Activity
Transcribe the entries below without changing a word, and omit every picture.

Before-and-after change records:
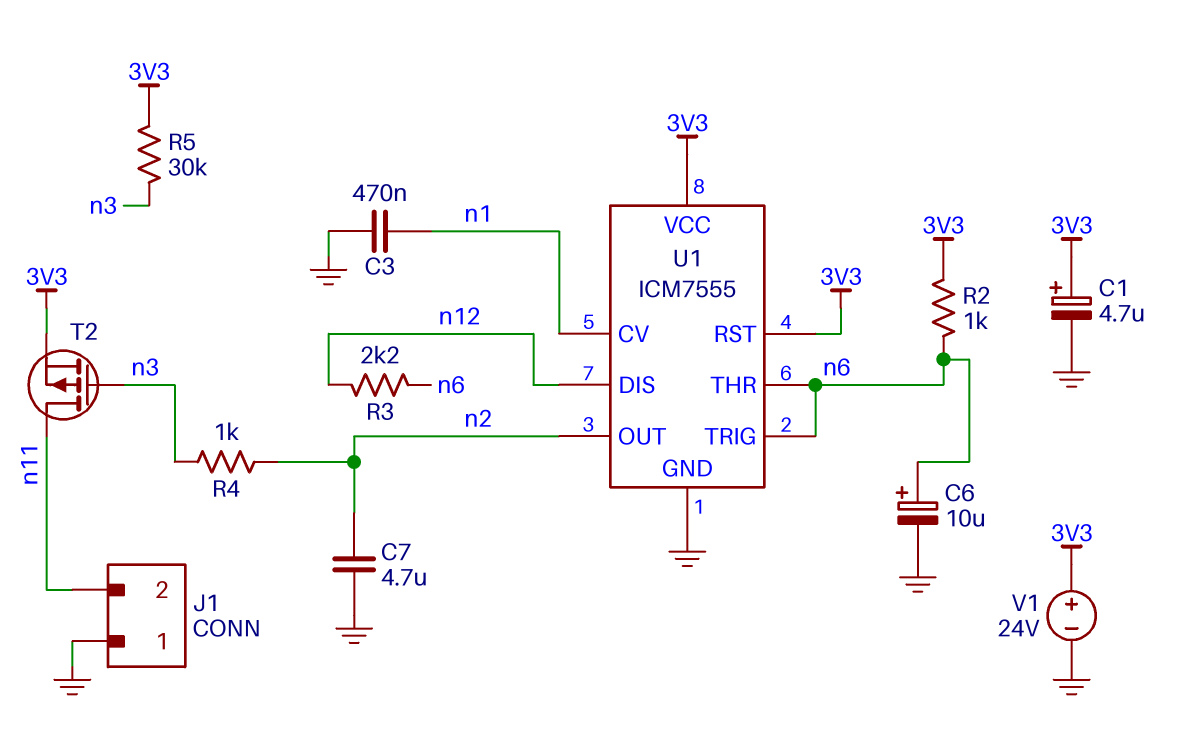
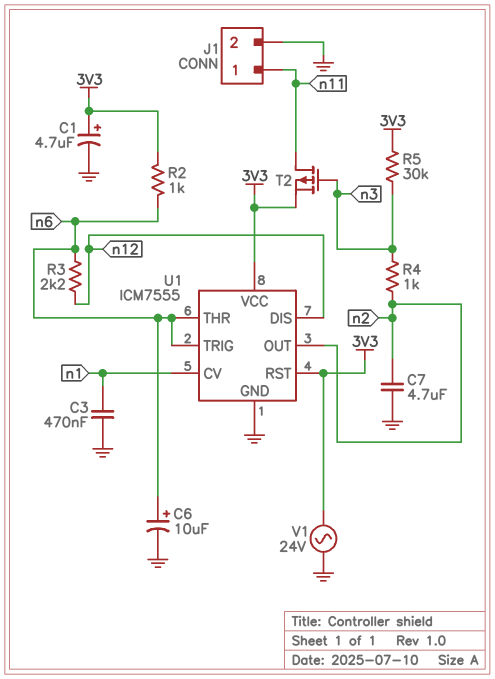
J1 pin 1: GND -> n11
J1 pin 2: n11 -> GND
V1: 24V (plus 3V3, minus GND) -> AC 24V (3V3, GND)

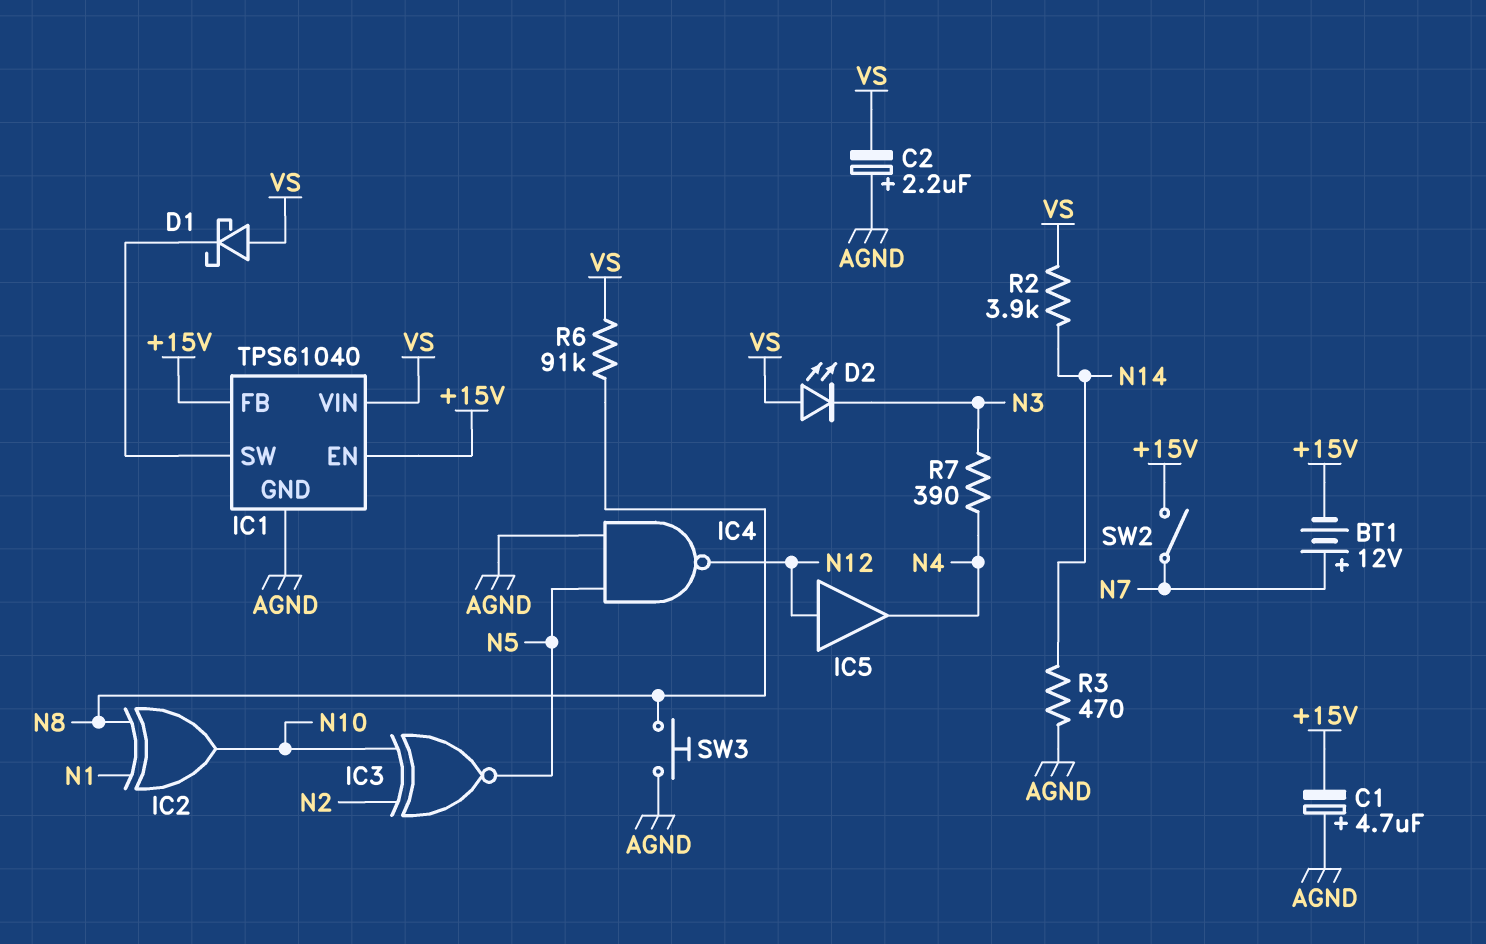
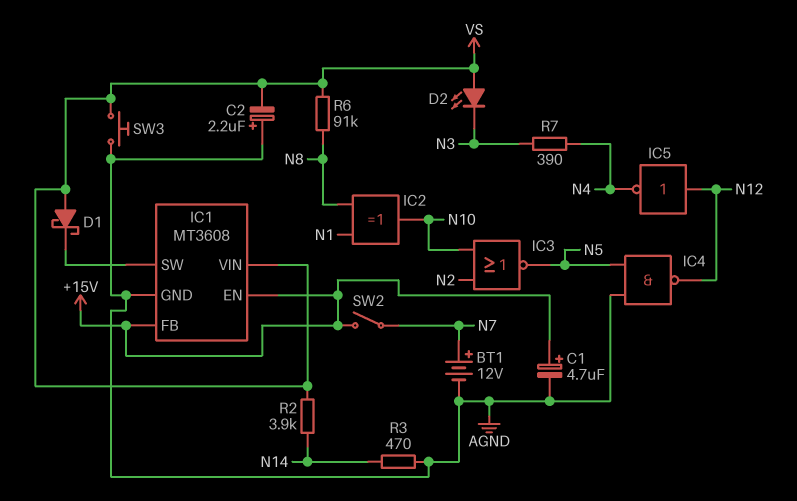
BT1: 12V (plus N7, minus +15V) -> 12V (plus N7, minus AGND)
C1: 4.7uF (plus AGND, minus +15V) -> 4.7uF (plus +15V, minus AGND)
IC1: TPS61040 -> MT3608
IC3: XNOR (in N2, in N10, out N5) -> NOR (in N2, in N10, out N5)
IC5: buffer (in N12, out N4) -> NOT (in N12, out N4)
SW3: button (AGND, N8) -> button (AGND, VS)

Output of the task
J1 pin 1: GND -> n11
J1 pin 2: n11 -> GND
V1: 24V (plus 3V3, minus GND) -> AC 24V (3V3, GND)

BT1: 12V (plus N7, minus +15V) -> 12V (plus N7, minus AGND)
C1: 4.7uF (plus AGND, minus +15V) -> 4.7uF (plus +15V, minus AGND)
IC1: TPS61040 -> MT3608
IC3: XNOR (in N2, in N10, out N5) -> NOR (in N2, in N10, out N5)
IC5: buffer (in N12, out N4) -> NOT (in N12, out N4)
SW3: button (AGND, N8) -> button (AGND, VS)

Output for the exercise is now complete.